### SUPPLIED DATA
# # # # # # #
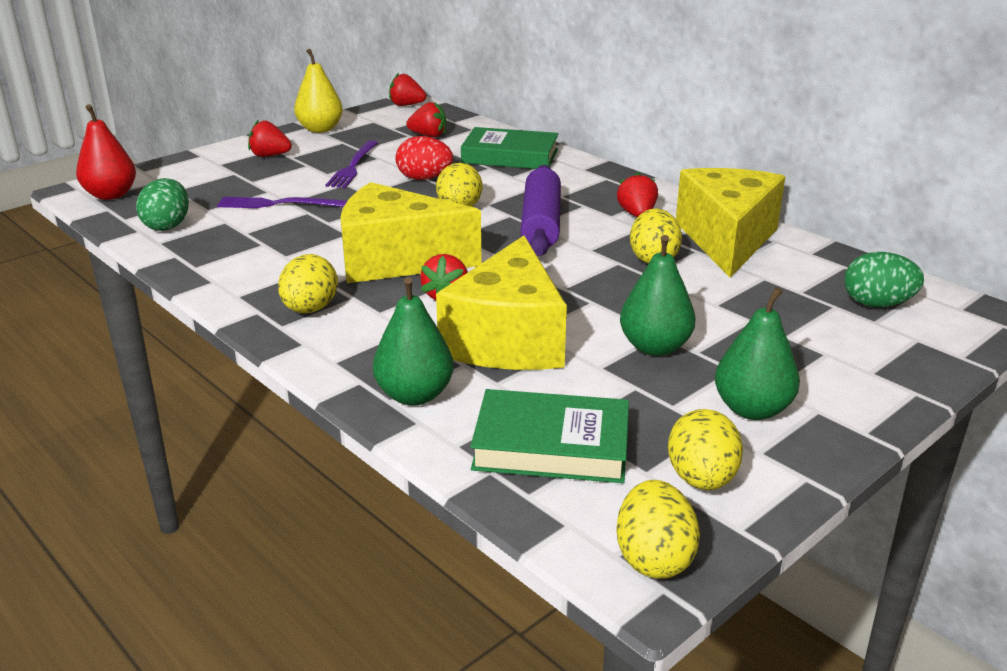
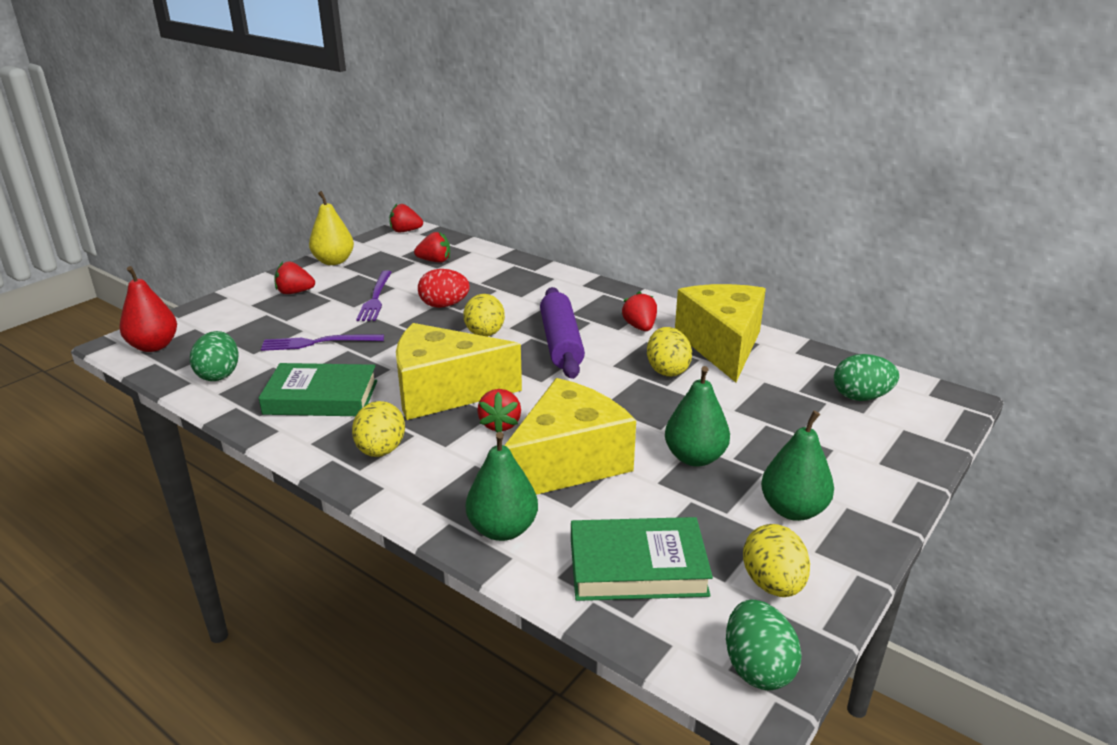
camera: 10 degrees left, 0 degrees up
yellow cheese [436,236,567,370] -> yellow cheese turned 135 degrees counterclockwise [504,378,636,495]
green book [461,127,558,169] -> green book moved to [259,363,377,416]
yellow egg [616,480,700,579] -> green egg [726,600,802,690]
# # # # # # #
### EXERCISE DIRECTIONS
Transcribe all of the data above verbatim but omit every picture.

### RESPONSE TO THE EXERCISE
camera: 10 degrees left, 0 degrees up
yellow cheese [436,236,567,370] -> yellow cheese turned 135 degrees counterclockwise [504,378,636,495]
green book [461,127,558,169] -> green book moved to [259,363,377,416]
yellow egg [616,480,700,579] -> green egg [726,600,802,690]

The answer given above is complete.